*** Opening of Data listing ***
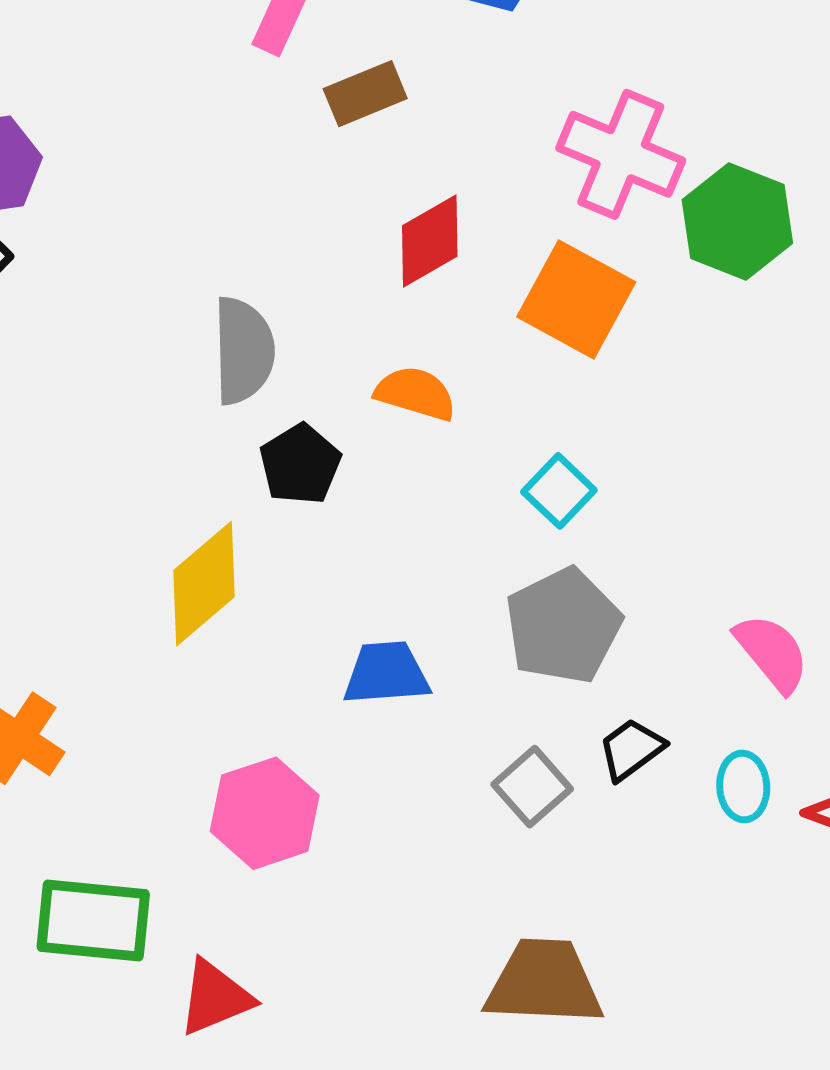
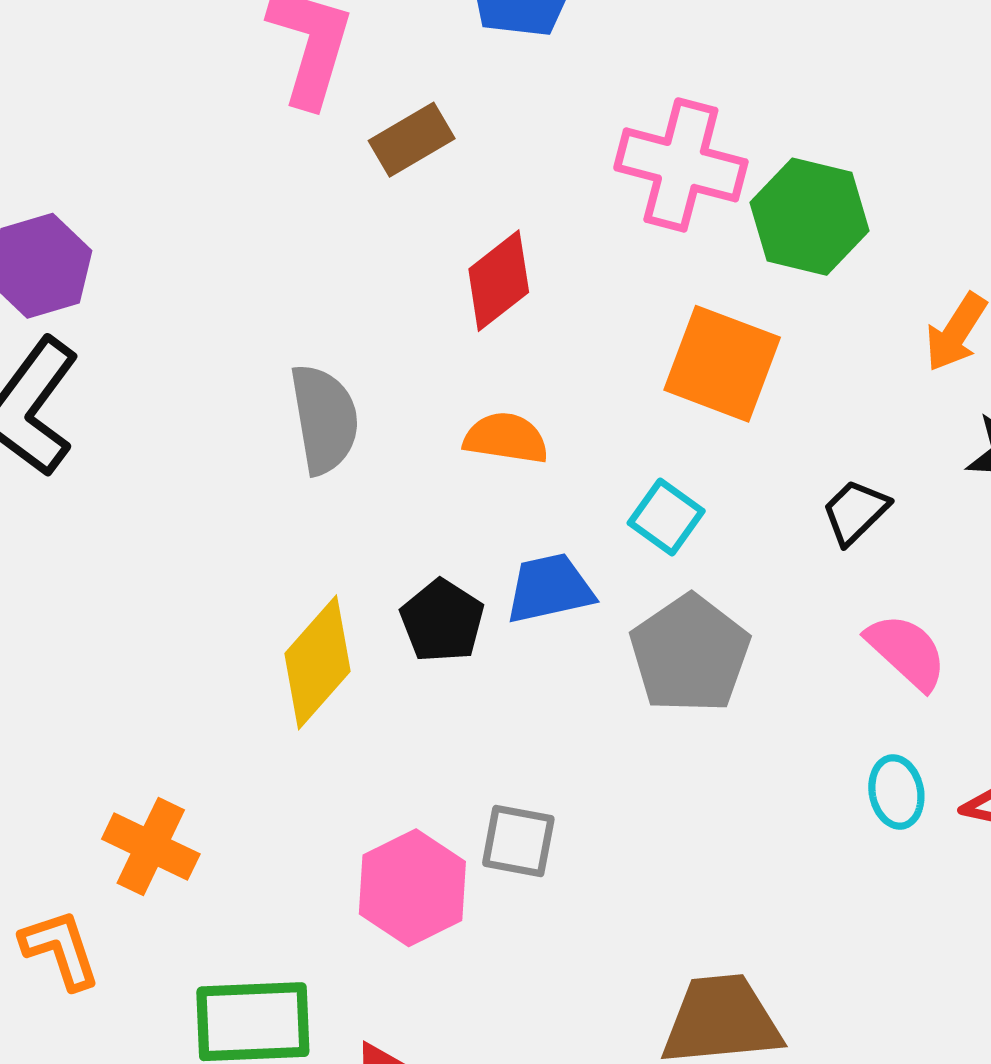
orange square: (576, 299) -> (722, 364), moved
black pentagon: (300, 464) -> (442, 621), moved
blue trapezoid: (386, 673) -> (550, 588), moved
black trapezoid: (631, 749) -> (855, 512), moved
gray square: (532, 787) -> (518, 841), moved, turned -30

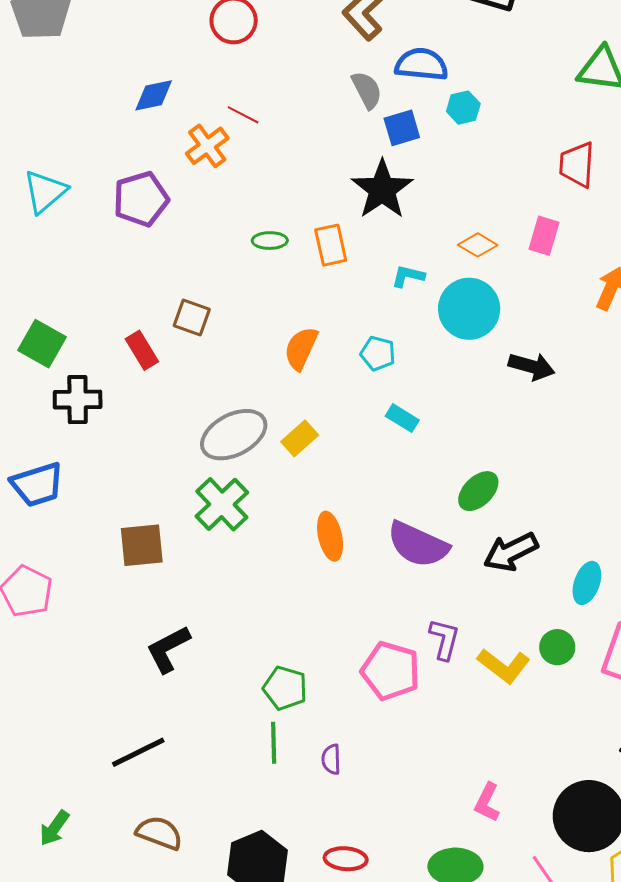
*** Close of Data listing ***
When you copy the records above, keep every word exact but leave out the pictures.

orange square: (576, 299) -> (722, 364), moved
black pentagon: (300, 464) -> (442, 621), moved
blue trapezoid: (386, 673) -> (550, 588), moved
black trapezoid: (631, 749) -> (855, 512), moved
gray square: (532, 787) -> (518, 841), moved, turned -30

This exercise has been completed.